======== Extracted information ========

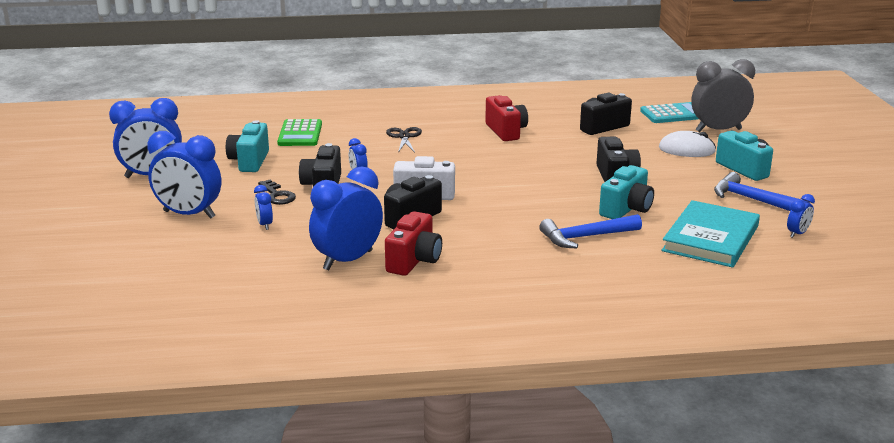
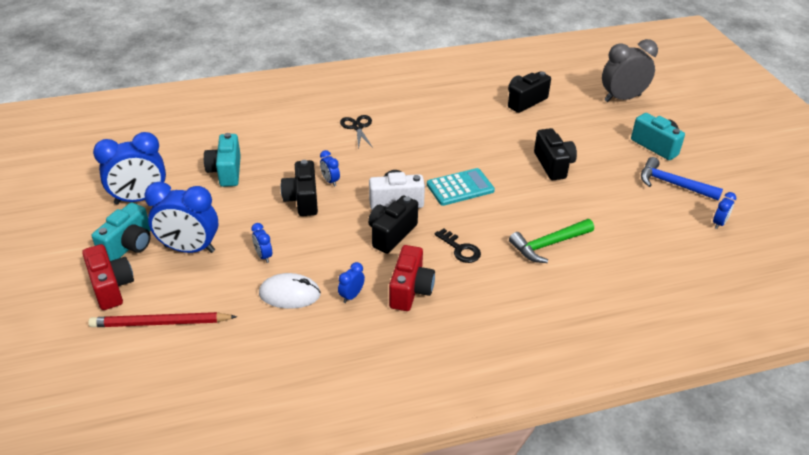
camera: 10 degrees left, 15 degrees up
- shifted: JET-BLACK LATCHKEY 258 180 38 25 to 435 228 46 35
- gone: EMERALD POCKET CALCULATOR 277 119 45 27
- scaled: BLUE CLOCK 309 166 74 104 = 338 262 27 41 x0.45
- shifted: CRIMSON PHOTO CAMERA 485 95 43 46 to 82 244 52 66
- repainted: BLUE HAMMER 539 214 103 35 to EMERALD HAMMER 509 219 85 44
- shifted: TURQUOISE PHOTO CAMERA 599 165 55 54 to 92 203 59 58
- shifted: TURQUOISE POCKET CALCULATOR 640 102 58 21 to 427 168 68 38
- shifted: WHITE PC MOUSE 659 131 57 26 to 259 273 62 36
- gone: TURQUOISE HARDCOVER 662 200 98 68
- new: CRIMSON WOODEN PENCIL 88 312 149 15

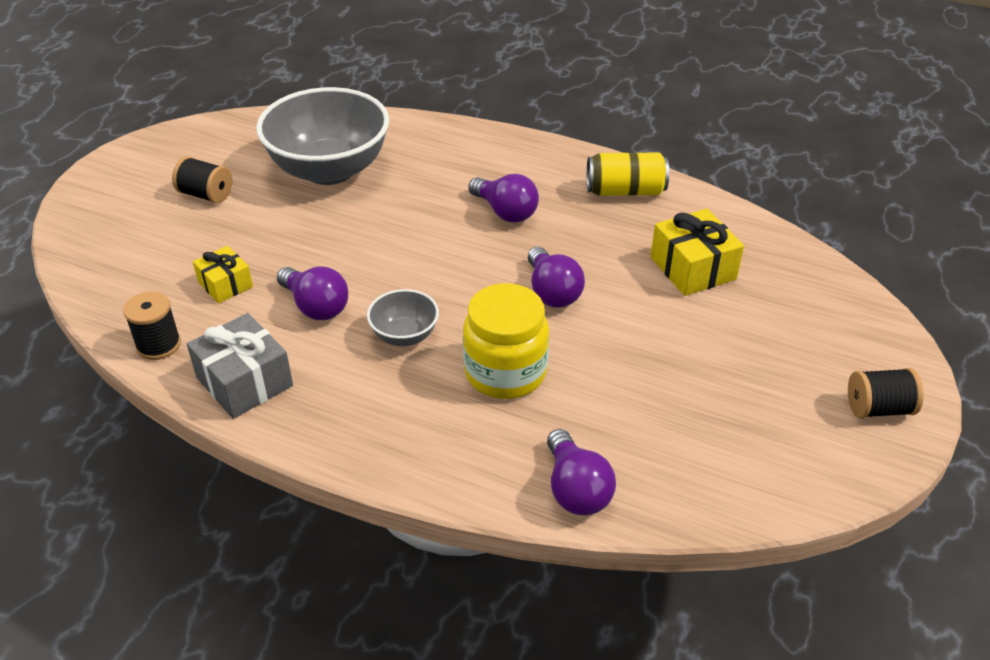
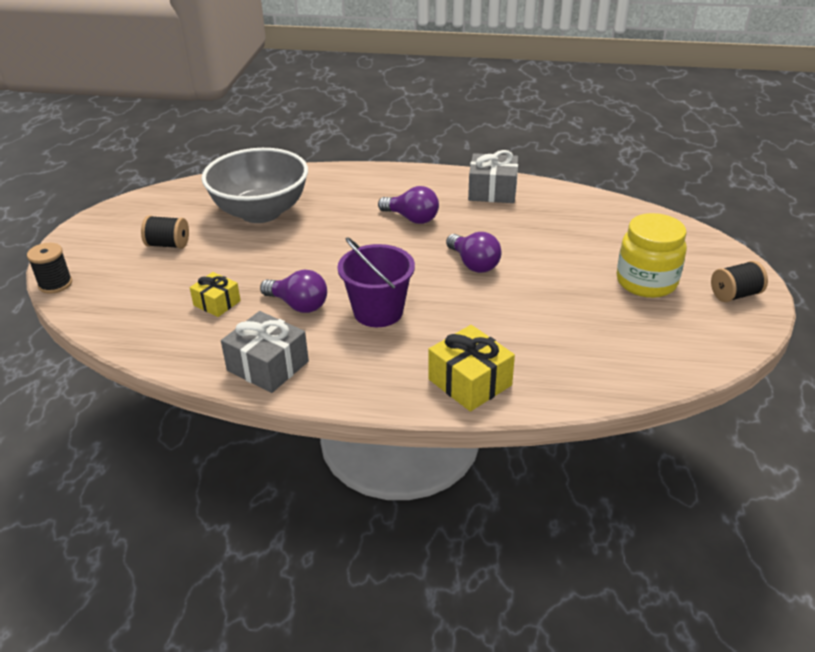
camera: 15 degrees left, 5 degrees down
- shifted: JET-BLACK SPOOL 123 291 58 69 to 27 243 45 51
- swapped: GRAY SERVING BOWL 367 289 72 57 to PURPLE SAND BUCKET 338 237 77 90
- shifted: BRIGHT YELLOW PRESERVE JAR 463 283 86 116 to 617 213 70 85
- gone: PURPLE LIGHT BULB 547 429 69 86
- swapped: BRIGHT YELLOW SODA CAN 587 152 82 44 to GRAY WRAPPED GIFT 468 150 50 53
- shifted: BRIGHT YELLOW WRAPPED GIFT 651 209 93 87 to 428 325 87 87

========
======== Extracted information ========

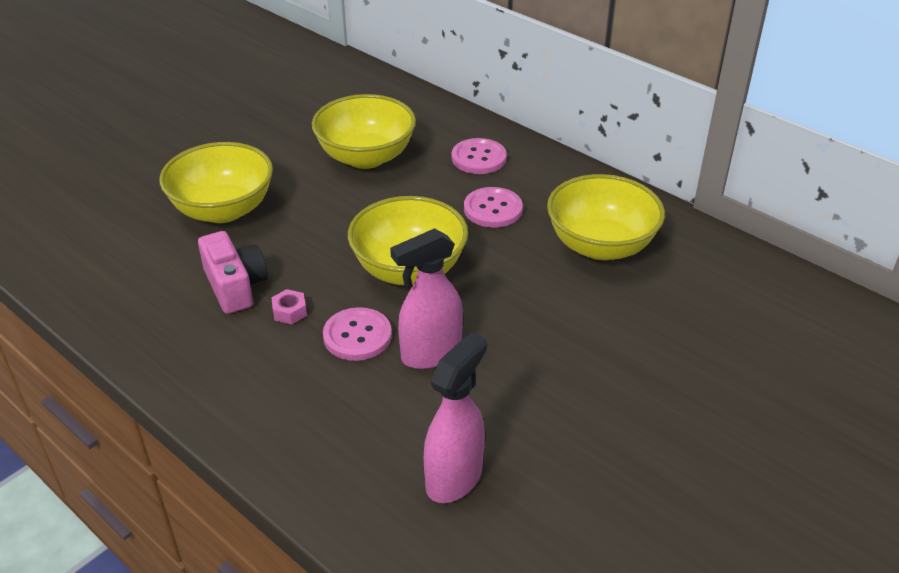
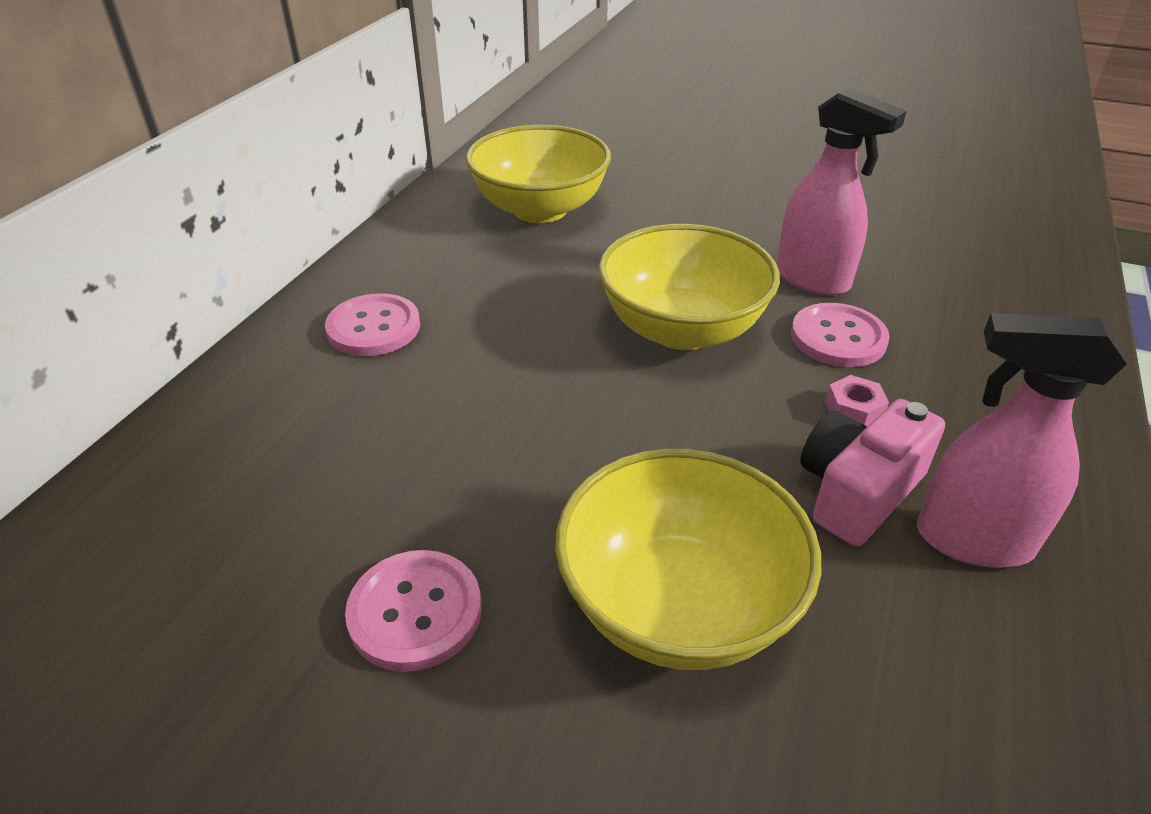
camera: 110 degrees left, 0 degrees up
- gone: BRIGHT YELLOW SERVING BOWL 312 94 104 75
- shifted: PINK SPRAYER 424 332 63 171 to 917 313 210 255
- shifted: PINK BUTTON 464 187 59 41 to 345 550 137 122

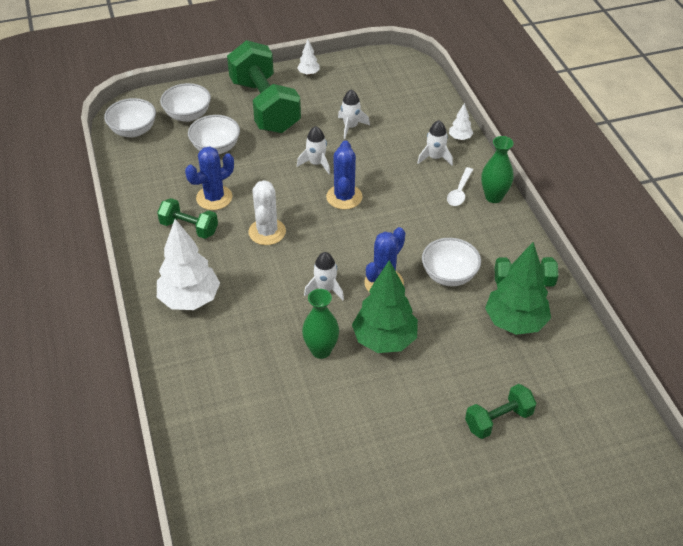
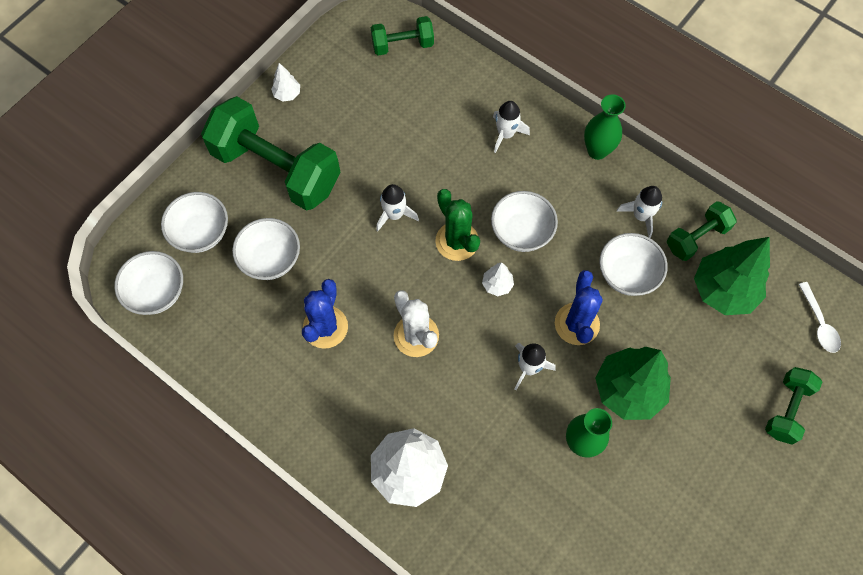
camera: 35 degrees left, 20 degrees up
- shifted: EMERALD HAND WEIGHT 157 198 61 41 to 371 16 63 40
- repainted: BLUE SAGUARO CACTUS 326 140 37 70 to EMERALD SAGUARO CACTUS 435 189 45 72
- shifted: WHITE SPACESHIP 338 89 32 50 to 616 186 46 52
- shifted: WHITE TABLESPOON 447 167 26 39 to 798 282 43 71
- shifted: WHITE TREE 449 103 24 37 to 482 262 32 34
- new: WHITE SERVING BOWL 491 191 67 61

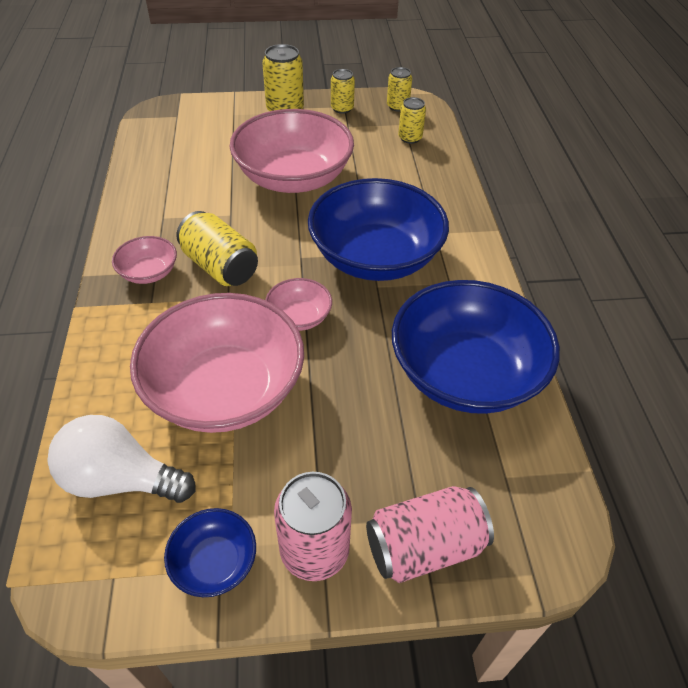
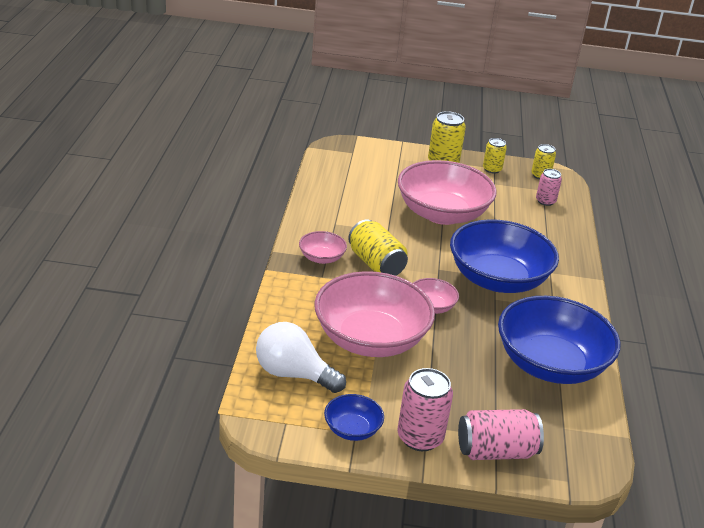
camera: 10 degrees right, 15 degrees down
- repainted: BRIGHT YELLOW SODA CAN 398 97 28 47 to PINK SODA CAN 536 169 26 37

========

*Goal of the exercise:*
I'd like the lines above from the one with "- swapped: GRAY" up to and including the one with "- shifted: BRIGHT YELLOW WRAPPED" copied exactly, with no other lines.

*Output below:*
- swapped: GRAY SERVING BOWL 367 289 72 57 to PURPLE SAND BUCKET 338 237 77 90
- shifted: BRIGHT YELLOW PRESERVE JAR 463 283 86 116 to 617 213 70 85
- gone: PURPLE LIGHT BULB 547 429 69 86
- swapped: BRIGHT YELLOW SODA CAN 587 152 82 44 to GRAY WRAPPED GIFT 468 150 50 53
- shifted: BRIGHT YELLOW WRAPPED GIFT 651 209 93 87 to 428 325 87 87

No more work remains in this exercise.